### PROBLEM DESCRIPTION
Leaving out all pictures, write down exactly the lines from the one containing "none -> purple dumbbell [636,144,720,189]" through the last line of the material.

########

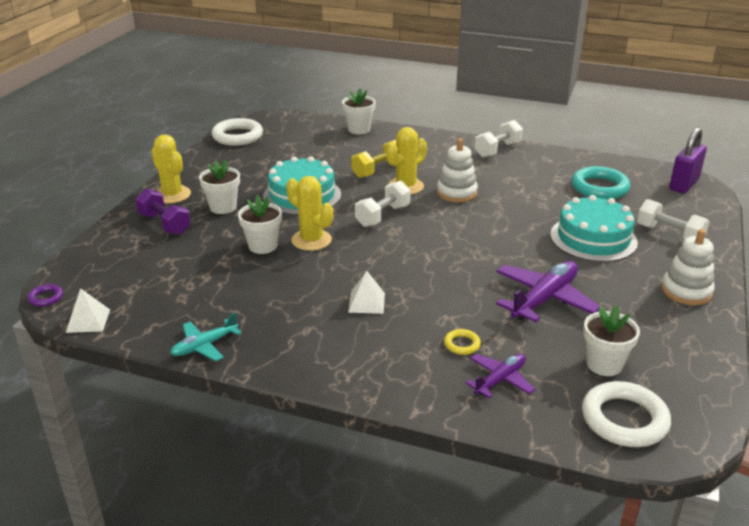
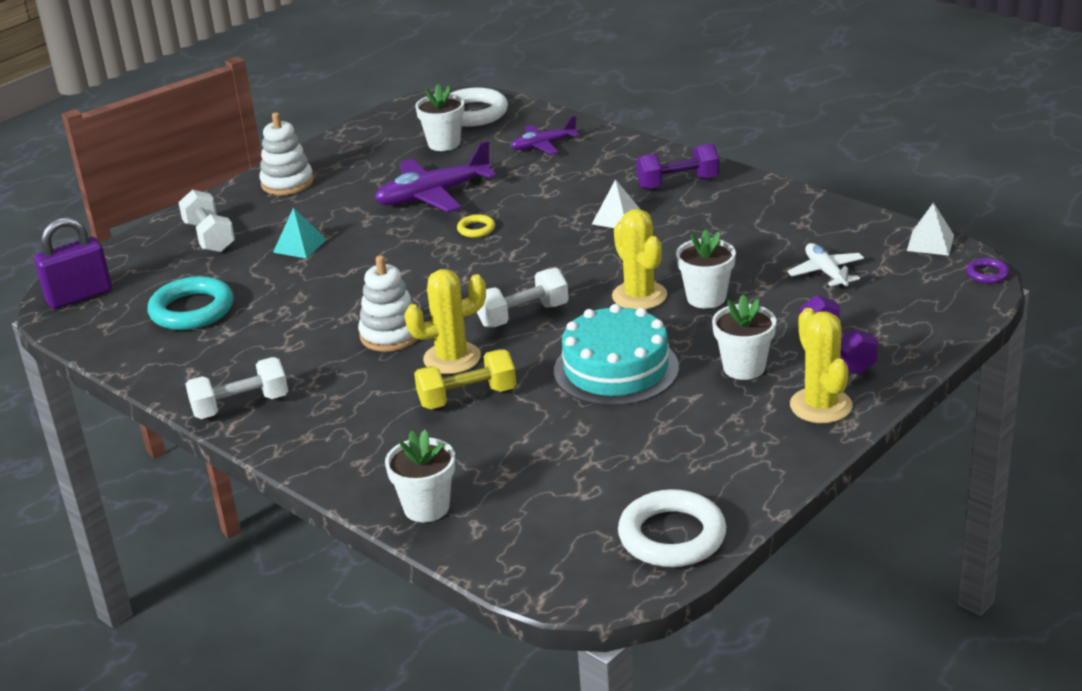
camera: 155 degrees left, 0 degrees up
turquoise plane [170,312,242,361] -> none
yellow ring [444,329,481,355] -> yellow ring moved to [457,214,495,238]
turquoise cake [550,195,638,262] -> turquoise pyramid [273,208,327,259]
none -> purple dumbbell [636,144,720,189]
none -> white plane [787,243,864,288]

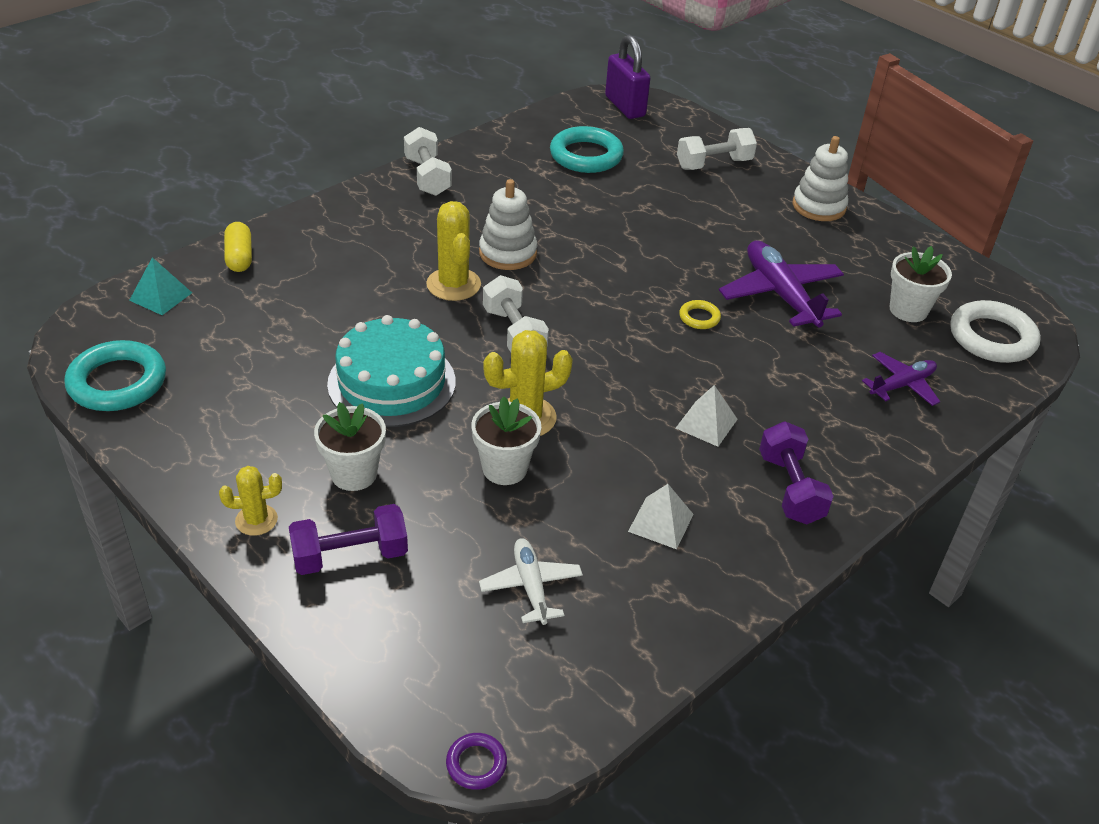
camera: 90 degrees right, 10 degrees up
turquoise pyramid [273,208,327,259] -> turquoise pyramid moved to [129,257,192,315]
white flower pot [385,430,455,522] -> yellow capsule [224,222,252,272]
yellow dumbbell [414,349,516,409] -> none
purple plane [511,116,579,154] -> purple plane turned 75 degrees clockwise [862,352,940,406]
white ring [618,489,726,567] -> turquoise ring [64,340,166,411]
white plane [787,243,864,288] -> white plane turned 90 degrees counterclockwise [479,538,583,625]
yellow cactus [790,308,853,423] -> yellow cactus [219,466,282,536], size x0.61
white pyramid [907,202,954,255] -> white pyramid moved to [628,484,694,549]

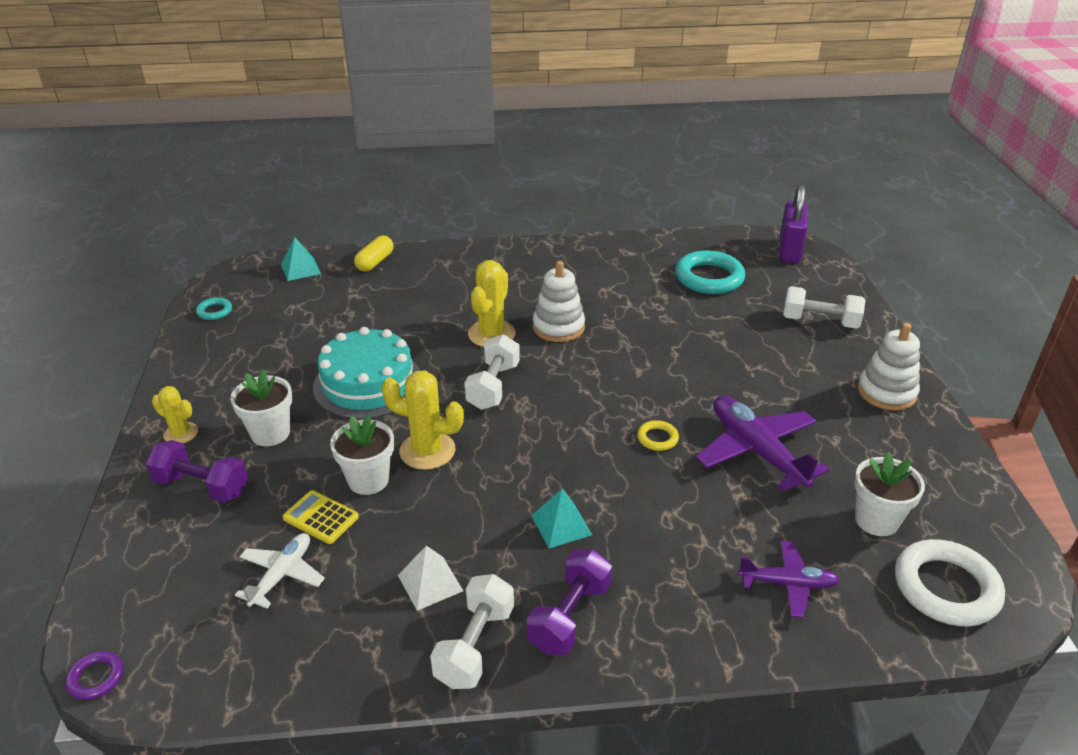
camera: 40 degrees right, 5 degrees down
turquoise ring [64,340,166,411] -> turquoise ring [196,297,232,320], size x0.48
white dumbbell [404,127,452,196] -> white dumbbell moved to [430,574,514,689]
white pyramid [676,385,738,447] -> turquoise pyramid [531,488,592,548]
purple plane [719,240,844,328] -> purple plane turned 45 degrees counterclockwise [696,396,829,491]
none -> yellow calculator [283,490,359,544]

########

### EXERCISE SOLUTION
none -> purple dumbbell [636,144,720,189]
none -> white plane [787,243,864,288]

camera: 90 degrees right, 10 degrees up
turquoise pyramid [273,208,327,259] -> turquoise pyramid moved to [129,257,192,315]
white flower pot [385,430,455,522] -> yellow capsule [224,222,252,272]
yellow dumbbell [414,349,516,409] -> none
purple plane [511,116,579,154] -> purple plane turned 75 degrees clockwise [862,352,940,406]
white ring [618,489,726,567] -> turquoise ring [64,340,166,411]
white plane [787,243,864,288] -> white plane turned 90 degrees counterclockwise [479,538,583,625]
yellow cactus [790,308,853,423] -> yellow cactus [219,466,282,536], size x0.61
white pyramid [907,202,954,255] -> white pyramid moved to [628,484,694,549]

camera: 40 degrees right, 5 degrees down
turquoise ring [64,340,166,411] -> turquoise ring [196,297,232,320], size x0.48
white dumbbell [404,127,452,196] -> white dumbbell moved to [430,574,514,689]
white pyramid [676,385,738,447] -> turquoise pyramid [531,488,592,548]
purple plane [719,240,844,328] -> purple plane turned 45 degrees counterclockwise [696,396,829,491]
none -> yellow calculator [283,490,359,544]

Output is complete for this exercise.